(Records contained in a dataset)
* * * * *
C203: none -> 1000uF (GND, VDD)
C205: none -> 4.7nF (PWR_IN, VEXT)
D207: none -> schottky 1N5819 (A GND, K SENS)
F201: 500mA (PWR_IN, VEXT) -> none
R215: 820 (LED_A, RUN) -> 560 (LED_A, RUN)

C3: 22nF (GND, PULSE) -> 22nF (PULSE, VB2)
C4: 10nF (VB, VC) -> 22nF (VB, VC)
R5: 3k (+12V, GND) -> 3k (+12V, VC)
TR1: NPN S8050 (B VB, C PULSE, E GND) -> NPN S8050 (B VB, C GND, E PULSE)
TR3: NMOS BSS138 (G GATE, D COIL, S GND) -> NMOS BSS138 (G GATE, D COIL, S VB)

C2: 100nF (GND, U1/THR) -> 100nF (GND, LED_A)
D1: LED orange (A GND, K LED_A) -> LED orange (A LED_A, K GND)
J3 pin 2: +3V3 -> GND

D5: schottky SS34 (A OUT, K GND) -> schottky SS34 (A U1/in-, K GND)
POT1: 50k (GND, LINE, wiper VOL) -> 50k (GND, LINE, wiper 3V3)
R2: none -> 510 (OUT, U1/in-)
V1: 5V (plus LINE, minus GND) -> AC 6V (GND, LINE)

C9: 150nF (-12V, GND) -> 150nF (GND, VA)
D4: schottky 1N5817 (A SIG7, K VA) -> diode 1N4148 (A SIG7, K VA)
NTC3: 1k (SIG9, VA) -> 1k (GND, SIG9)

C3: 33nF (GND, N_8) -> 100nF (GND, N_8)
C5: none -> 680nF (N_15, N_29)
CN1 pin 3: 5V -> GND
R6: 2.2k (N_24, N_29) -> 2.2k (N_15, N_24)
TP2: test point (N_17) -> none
* * * * *
◆ The task
Would you please transcribe all of the entries above exactly?

◆ Reply to the exercise
C203: none -> 1000uF (GND, VDD)
C205: none -> 4.7nF (PWR_IN, VEXT)
D207: none -> schottky 1N5819 (A GND, K SENS)
F201: 500mA (PWR_IN, VEXT) -> none
R215: 820 (LED_A, RUN) -> 560 (LED_A, RUN)

C3: 22nF (GND, PULSE) -> 22nF (PULSE, VB2)
C4: 10nF (VB, VC) -> 22nF (VB, VC)
R5: 3k (+12V, GND) -> 3k (+12V, VC)
TR1: NPN S8050 (B VB, C PULSE, E GND) -> NPN S8050 (B VB, C GND, E PULSE)
TR3: NMOS BSS138 (G GATE, D COIL, S GND) -> NMOS BSS138 (G GATE, D COIL, S VB)

C2: 100nF (GND, U1/THR) -> 100nF (GND, LED_A)
D1: LED orange (A GND, K LED_A) -> LED orange (A LED_A, K GND)
J3 pin 2: +3V3 -> GND

D5: schottky SS34 (A OUT, K GND) -> schottky SS34 (A U1/in-, K GND)
POT1: 50k (GND, LINE, wiper VOL) -> 50k (GND, LINE, wiper 3V3)
R2: none -> 510 (OUT, U1/in-)
V1: 5V (plus LINE, minus GND) -> AC 6V (GND, LINE)

C9: 150nF (-12V, GND) -> 150nF (GND, VA)
D4: schottky 1N5817 (A SIG7, K VA) -> diode 1N4148 (A SIG7, K VA)
NTC3: 1k (SIG9, VA) -> 1k (GND, SIG9)

C3: 33nF (GND, N_8) -> 100nF (GND, N_8)
C5: none -> 680nF (N_15, N_29)
CN1 pin 3: 5V -> GND
R6: 2.2k (N_24, N_29) -> 2.2k (N_15, N_24)
TP2: test point (N_17) -> none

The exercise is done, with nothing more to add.